(Extracted data entries)
----

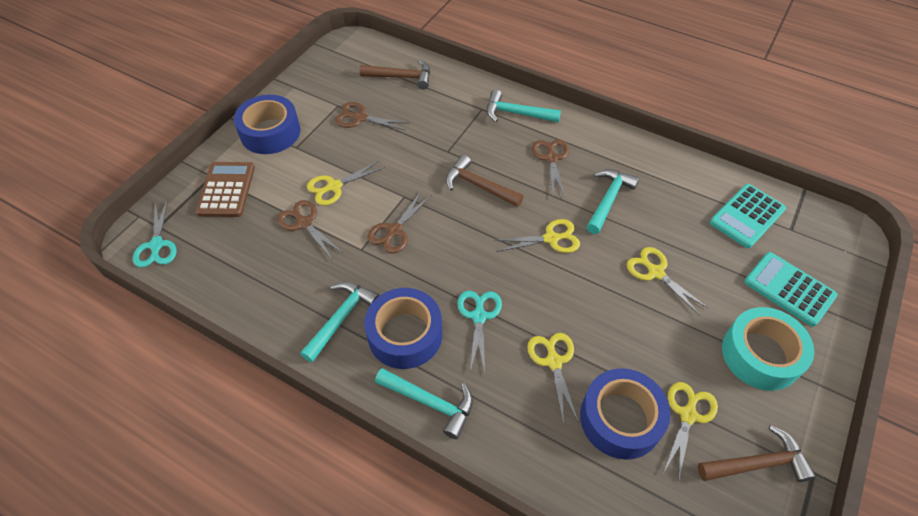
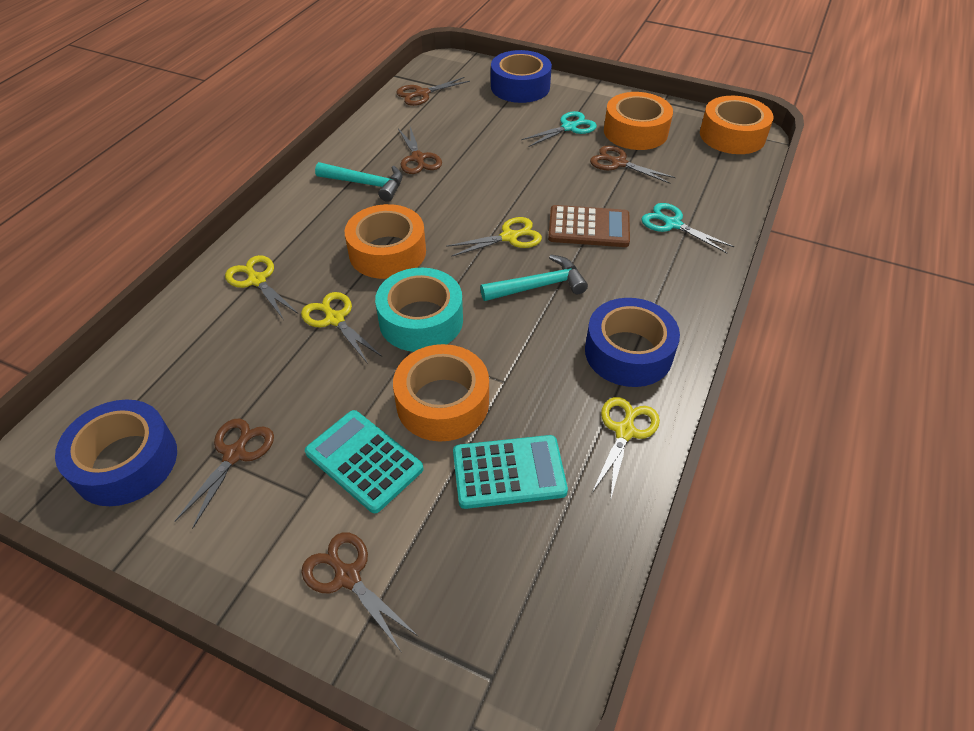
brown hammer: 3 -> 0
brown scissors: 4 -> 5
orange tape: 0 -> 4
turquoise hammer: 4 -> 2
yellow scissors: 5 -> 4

----

• Directions for this task: The data above must be written out again word for word, without its pictures.

• Written solution:
brown hammer: 3 -> 0
brown scissors: 4 -> 5
orange tape: 0 -> 4
turquoise hammer: 4 -> 2
yellow scissors: 5 -> 4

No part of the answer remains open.